(Image change detection data)
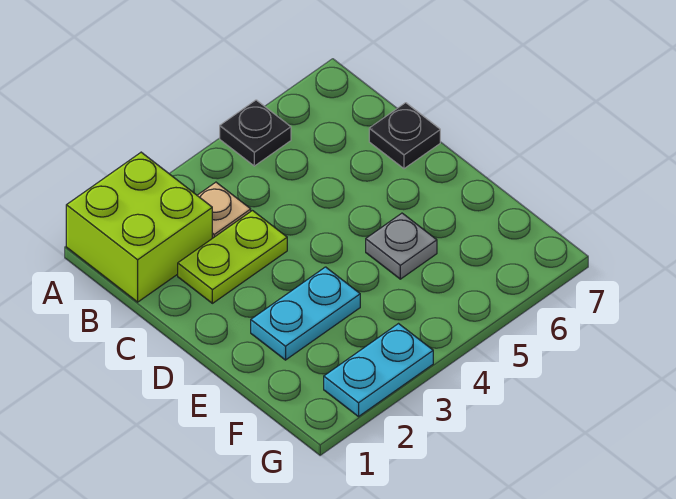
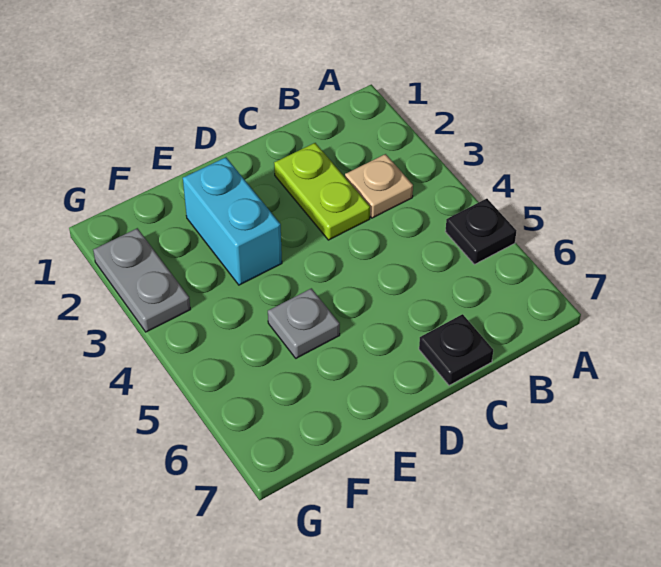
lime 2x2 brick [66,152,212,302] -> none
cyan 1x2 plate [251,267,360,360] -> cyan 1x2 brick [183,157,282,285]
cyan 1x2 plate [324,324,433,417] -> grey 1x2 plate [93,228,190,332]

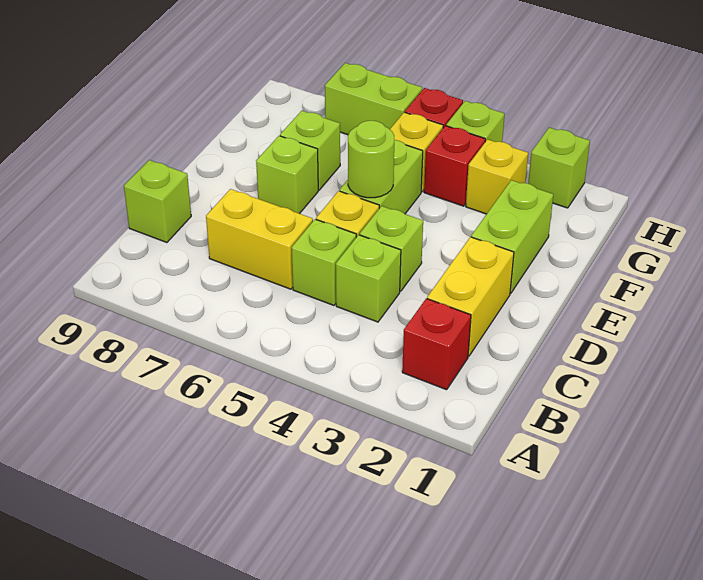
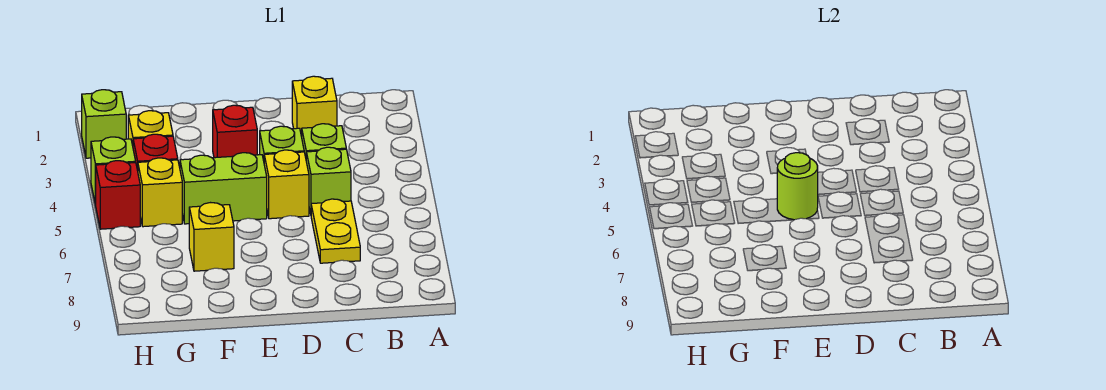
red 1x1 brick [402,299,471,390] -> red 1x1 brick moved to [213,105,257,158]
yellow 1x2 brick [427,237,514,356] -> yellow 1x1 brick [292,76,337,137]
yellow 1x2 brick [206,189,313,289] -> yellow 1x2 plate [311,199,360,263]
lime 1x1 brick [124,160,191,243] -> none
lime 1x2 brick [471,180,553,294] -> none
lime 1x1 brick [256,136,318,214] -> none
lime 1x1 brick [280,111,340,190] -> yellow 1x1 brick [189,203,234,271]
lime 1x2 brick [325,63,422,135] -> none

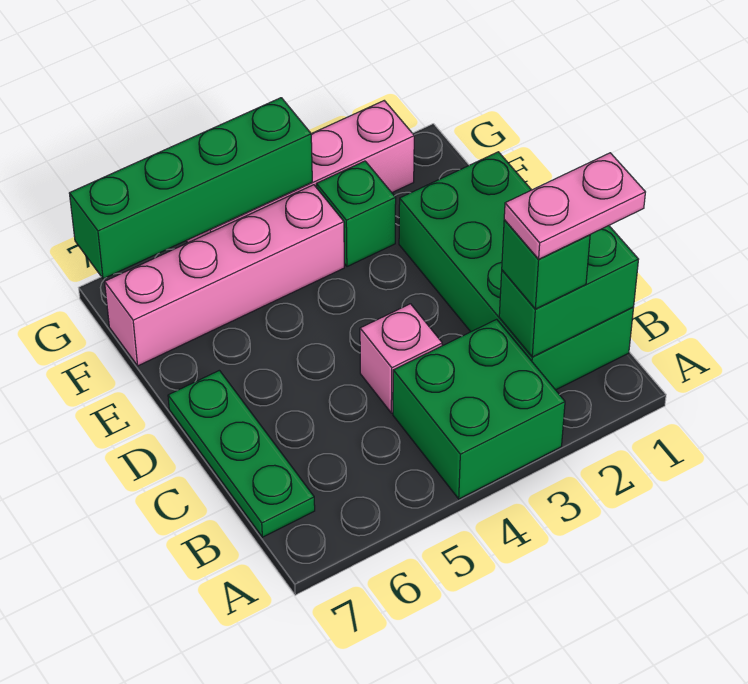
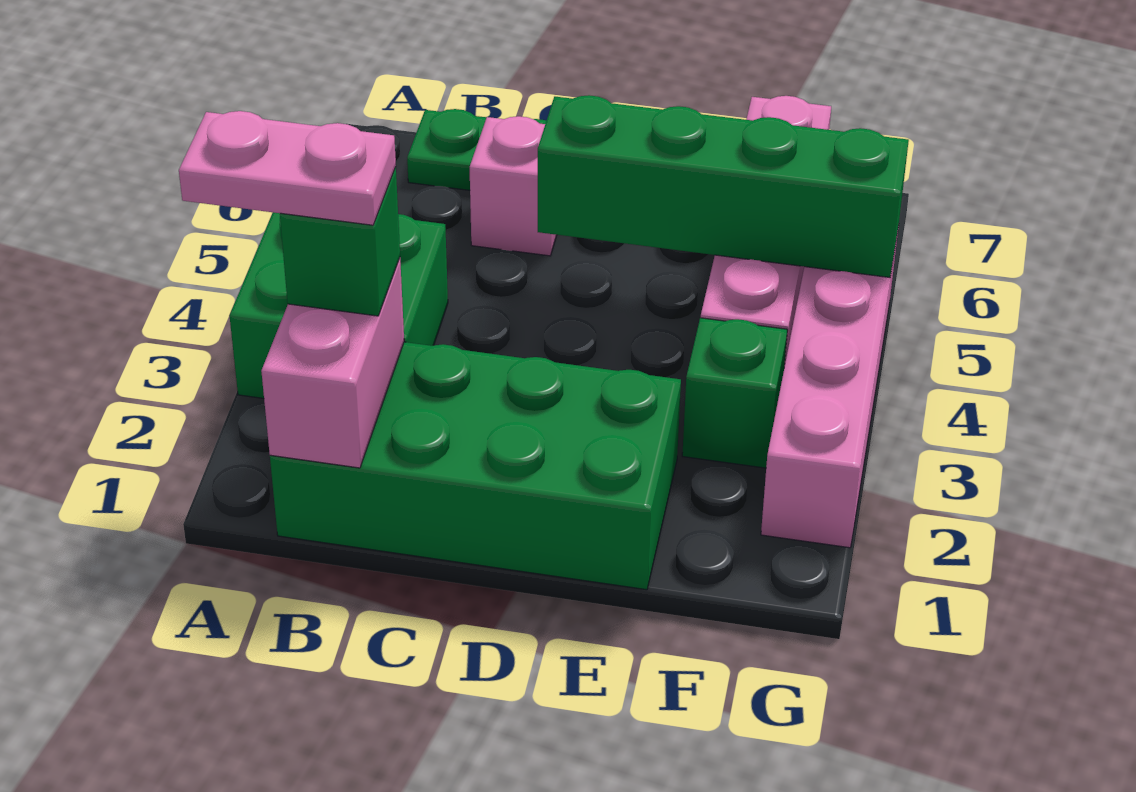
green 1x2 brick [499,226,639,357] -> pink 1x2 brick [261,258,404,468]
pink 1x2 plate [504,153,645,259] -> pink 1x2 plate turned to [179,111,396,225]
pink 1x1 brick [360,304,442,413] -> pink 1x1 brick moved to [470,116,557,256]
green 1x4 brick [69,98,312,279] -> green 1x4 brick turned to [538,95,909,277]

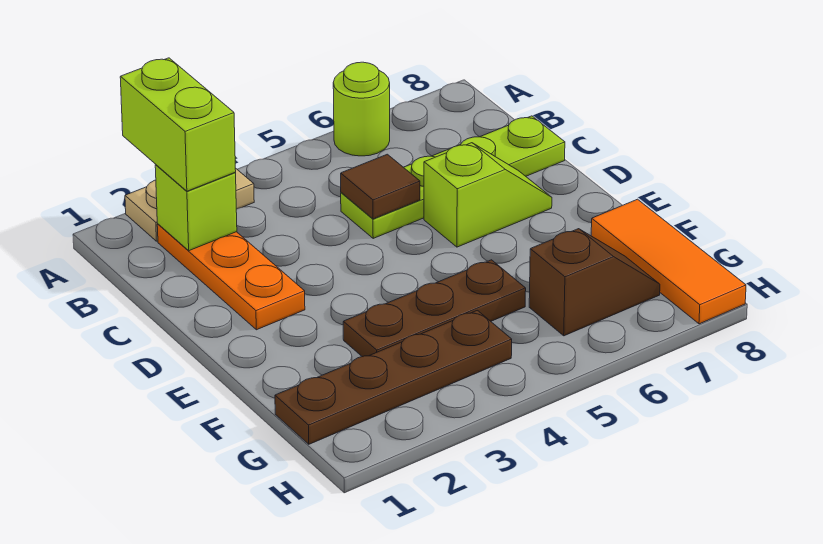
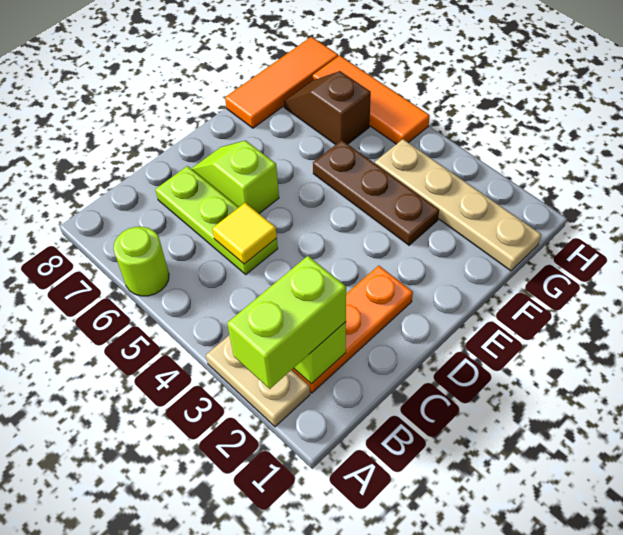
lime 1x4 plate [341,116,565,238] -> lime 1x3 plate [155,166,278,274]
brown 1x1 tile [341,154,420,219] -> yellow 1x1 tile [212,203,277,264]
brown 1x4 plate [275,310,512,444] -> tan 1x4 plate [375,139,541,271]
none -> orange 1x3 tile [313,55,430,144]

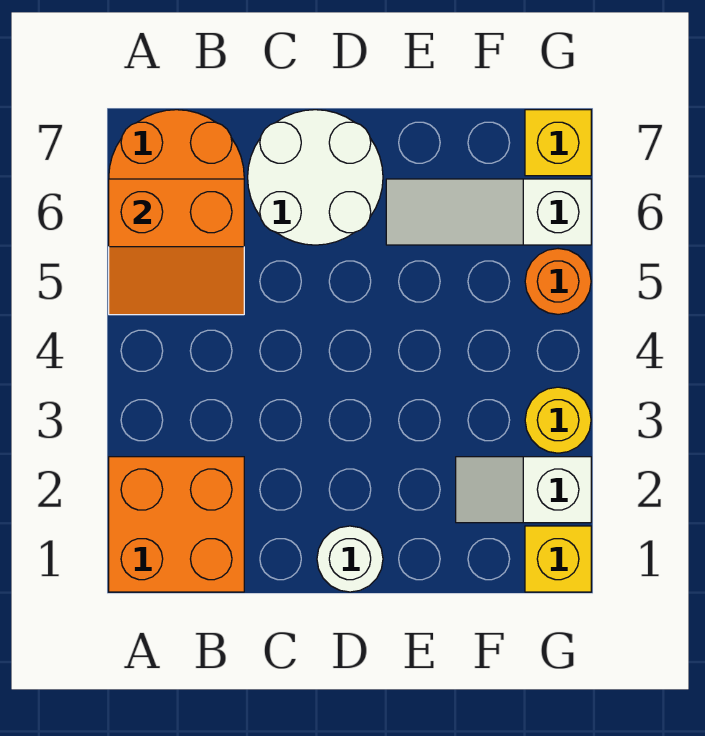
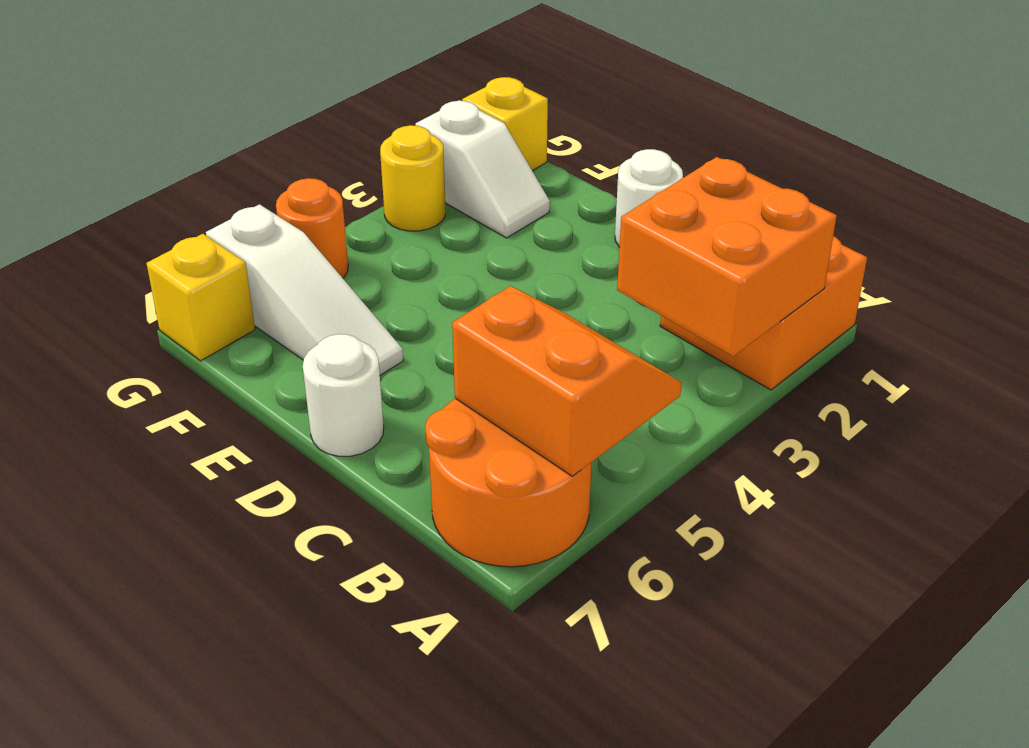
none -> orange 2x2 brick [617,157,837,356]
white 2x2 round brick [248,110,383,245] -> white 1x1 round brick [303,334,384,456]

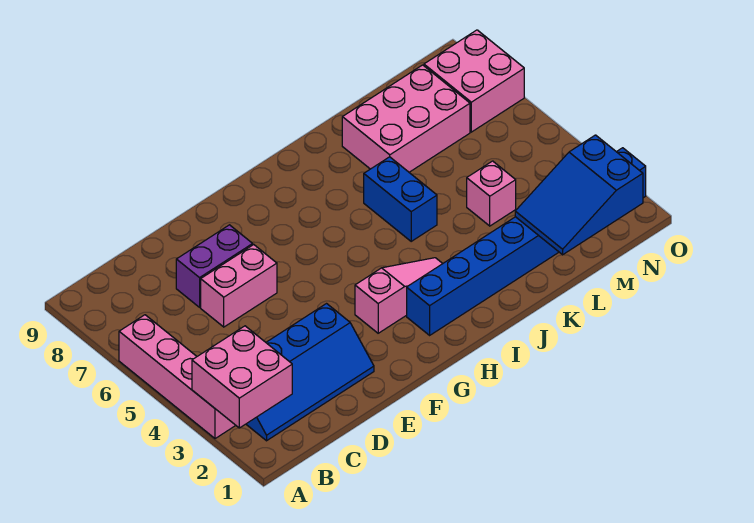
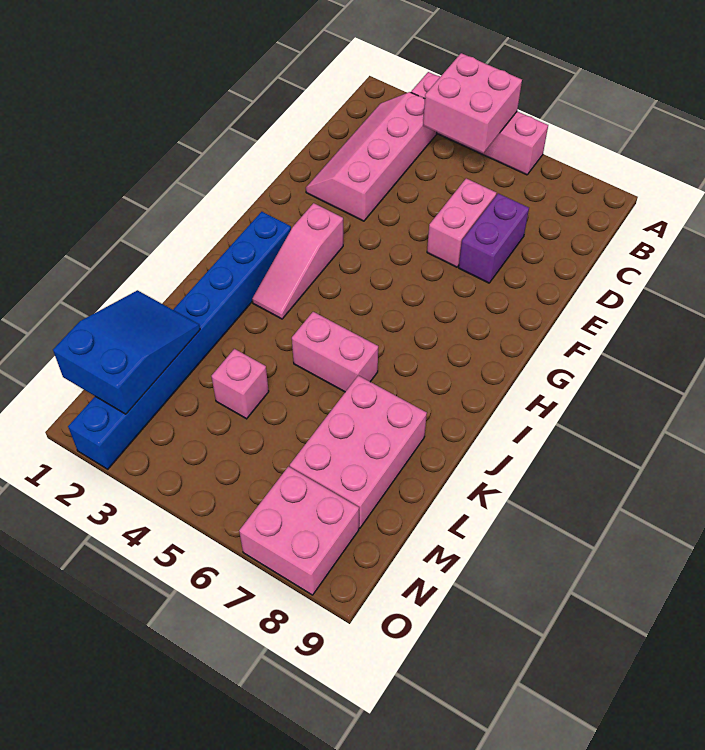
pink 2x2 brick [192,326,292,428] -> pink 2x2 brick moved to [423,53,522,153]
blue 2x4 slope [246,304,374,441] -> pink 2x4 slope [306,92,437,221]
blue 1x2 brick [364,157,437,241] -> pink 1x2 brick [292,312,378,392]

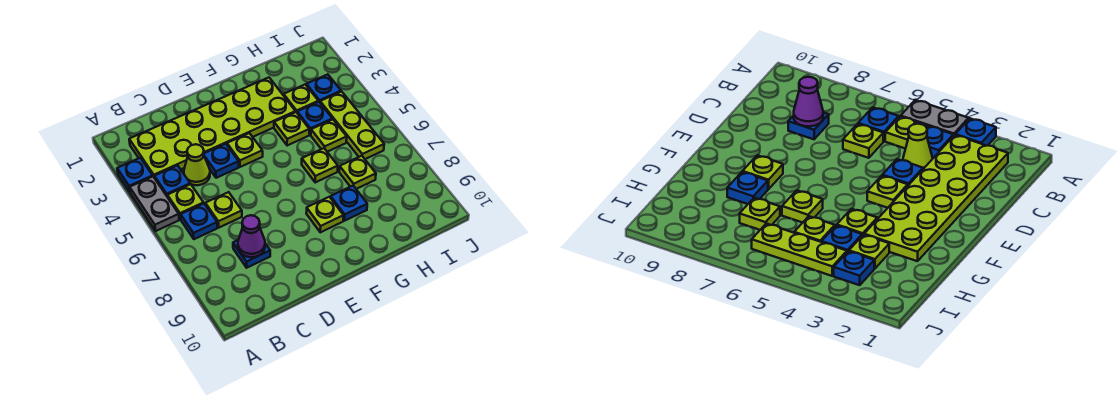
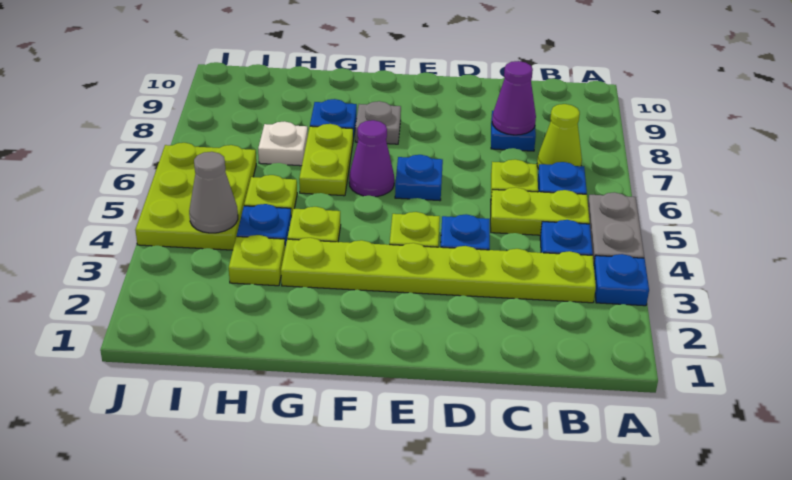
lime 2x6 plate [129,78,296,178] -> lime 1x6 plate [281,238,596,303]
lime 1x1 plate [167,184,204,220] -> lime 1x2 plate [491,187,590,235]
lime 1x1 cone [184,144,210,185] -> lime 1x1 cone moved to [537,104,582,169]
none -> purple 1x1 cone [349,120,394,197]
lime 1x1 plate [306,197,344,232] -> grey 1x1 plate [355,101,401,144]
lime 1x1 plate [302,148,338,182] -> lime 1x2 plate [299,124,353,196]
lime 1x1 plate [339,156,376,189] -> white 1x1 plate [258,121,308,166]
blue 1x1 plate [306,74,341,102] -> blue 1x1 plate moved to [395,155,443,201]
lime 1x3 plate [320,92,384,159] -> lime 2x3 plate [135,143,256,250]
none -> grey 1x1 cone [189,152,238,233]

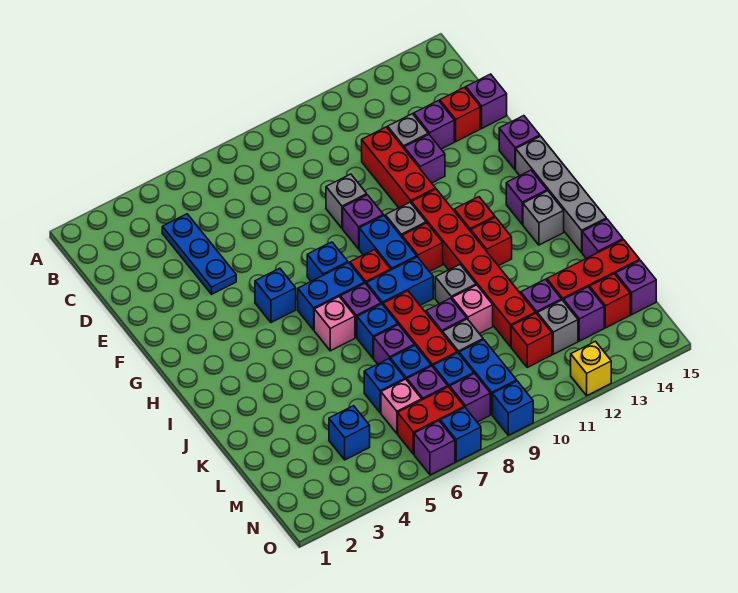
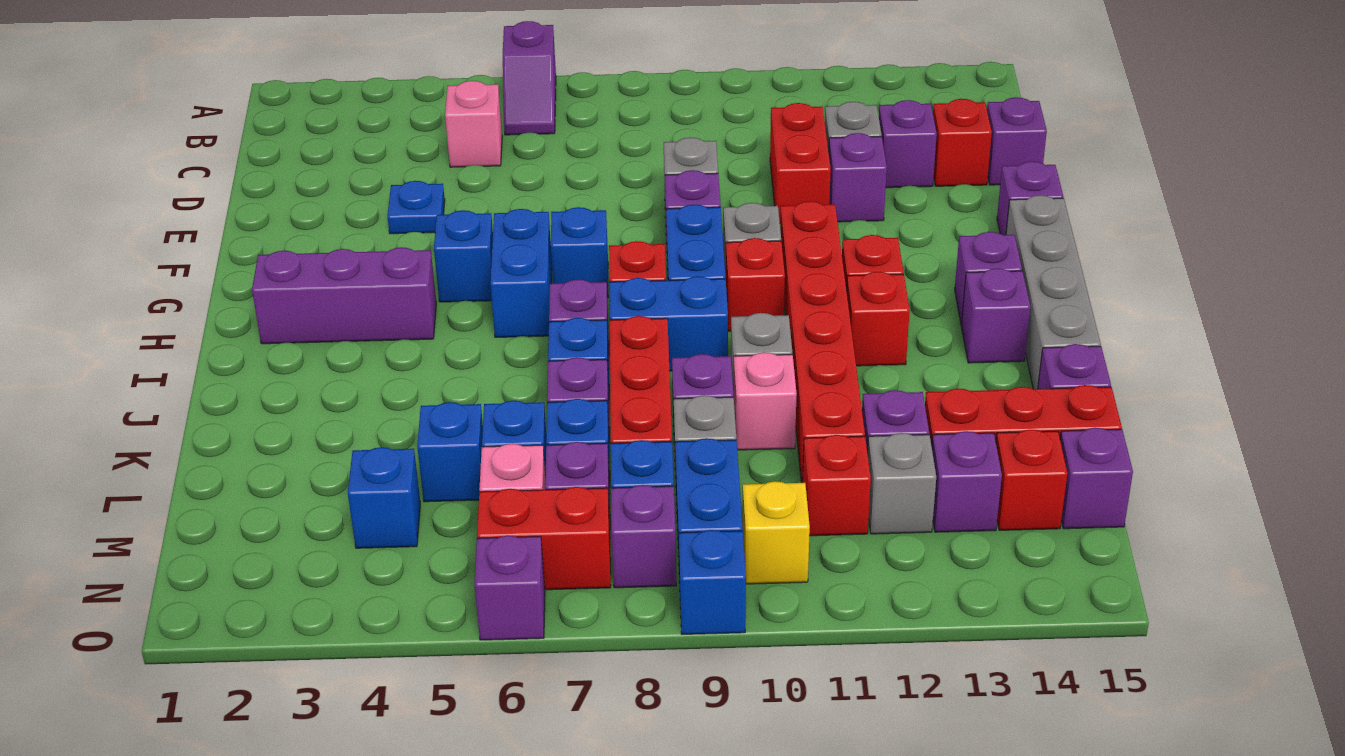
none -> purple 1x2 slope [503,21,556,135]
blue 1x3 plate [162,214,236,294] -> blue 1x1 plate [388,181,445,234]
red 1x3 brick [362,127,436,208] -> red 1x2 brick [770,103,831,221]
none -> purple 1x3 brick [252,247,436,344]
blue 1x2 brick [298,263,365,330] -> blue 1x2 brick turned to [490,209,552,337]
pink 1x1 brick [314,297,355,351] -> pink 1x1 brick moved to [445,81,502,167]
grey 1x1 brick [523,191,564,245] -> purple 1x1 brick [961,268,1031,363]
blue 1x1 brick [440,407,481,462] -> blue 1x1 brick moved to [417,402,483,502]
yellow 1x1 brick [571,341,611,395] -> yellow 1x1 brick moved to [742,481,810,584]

(TASK BRIEF):
Output the entries above exactly. Drop the pictures.

(FINISHED TASK):
lime 2x2 brick [66,152,212,302] -> none
cyan 1x2 plate [251,267,360,360] -> cyan 1x2 brick [183,157,282,285]
cyan 1x2 plate [324,324,433,417] -> grey 1x2 plate [93,228,190,332]

red 1x1 brick [402,299,471,390] -> red 1x1 brick moved to [213,105,257,158]
yellow 1x2 brick [427,237,514,356] -> yellow 1x1 brick [292,76,337,137]
yellow 1x2 brick [206,189,313,289] -> yellow 1x2 plate [311,199,360,263]
lime 1x1 brick [124,160,191,243] -> none
lime 1x2 brick [471,180,553,294] -> none
lime 1x1 brick [256,136,318,214] -> none
lime 1x1 brick [280,111,340,190] -> yellow 1x1 brick [189,203,234,271]
lime 1x2 brick [325,63,422,135] -> none

green 1x2 brick [499,226,639,357] -> pink 1x2 brick [261,258,404,468]
pink 1x2 plate [504,153,645,259] -> pink 1x2 plate turned to [179,111,396,225]
pink 1x1 brick [360,304,442,413] -> pink 1x1 brick moved to [470,116,557,256]
green 1x4 brick [69,98,312,279] -> green 1x4 brick turned to [538,95,909,277]

lime 1x4 plate [341,116,565,238] -> lime 1x3 plate [155,166,278,274]
brown 1x1 tile [341,154,420,219] -> yellow 1x1 tile [212,203,277,264]
brown 1x4 plate [275,310,512,444] -> tan 1x4 plate [375,139,541,271]
none -> orange 1x3 tile [313,55,430,144]

none -> orange 2x2 brick [617,157,837,356]
white 2x2 round brick [248,110,383,245] -> white 1x1 round brick [303,334,384,456]

pink 2x2 brick [192,326,292,428] -> pink 2x2 brick moved to [423,53,522,153]
blue 2x4 slope [246,304,374,441] -> pink 2x4 slope [306,92,437,221]
blue 1x2 brick [364,157,437,241] -> pink 1x2 brick [292,312,378,392]

lime 2x6 plate [129,78,296,178] -> lime 1x6 plate [281,238,596,303]
lime 1x1 plate [167,184,204,220] -> lime 1x2 plate [491,187,590,235]
lime 1x1 cone [184,144,210,185] -> lime 1x1 cone moved to [537,104,582,169]
none -> purple 1x1 cone [349,120,394,197]
lime 1x1 plate [306,197,344,232] -> grey 1x1 plate [355,101,401,144]
lime 1x1 plate [302,148,338,182] -> lime 1x2 plate [299,124,353,196]
lime 1x1 plate [339,156,376,189] -> white 1x1 plate [258,121,308,166]
blue 1x1 plate [306,74,341,102] -> blue 1x1 plate moved to [395,155,443,201]
lime 1x3 plate [320,92,384,159] -> lime 2x3 plate [135,143,256,250]
none -> grey 1x1 cone [189,152,238,233]

none -> purple 1x2 slope [503,21,556,135]
blue 1x3 plate [162,214,236,294] -> blue 1x1 plate [388,181,445,234]
red 1x3 brick [362,127,436,208] -> red 1x2 brick [770,103,831,221]
none -> purple 1x3 brick [252,247,436,344]
blue 1x2 brick [298,263,365,330] -> blue 1x2 brick turned to [490,209,552,337]
pink 1x1 brick [314,297,355,351] -> pink 1x1 brick moved to [445,81,502,167]
grey 1x1 brick [523,191,564,245] -> purple 1x1 brick [961,268,1031,363]
blue 1x1 brick [440,407,481,462] -> blue 1x1 brick moved to [417,402,483,502]
yellow 1x1 brick [571,341,611,395] -> yellow 1x1 brick moved to [742,481,810,584]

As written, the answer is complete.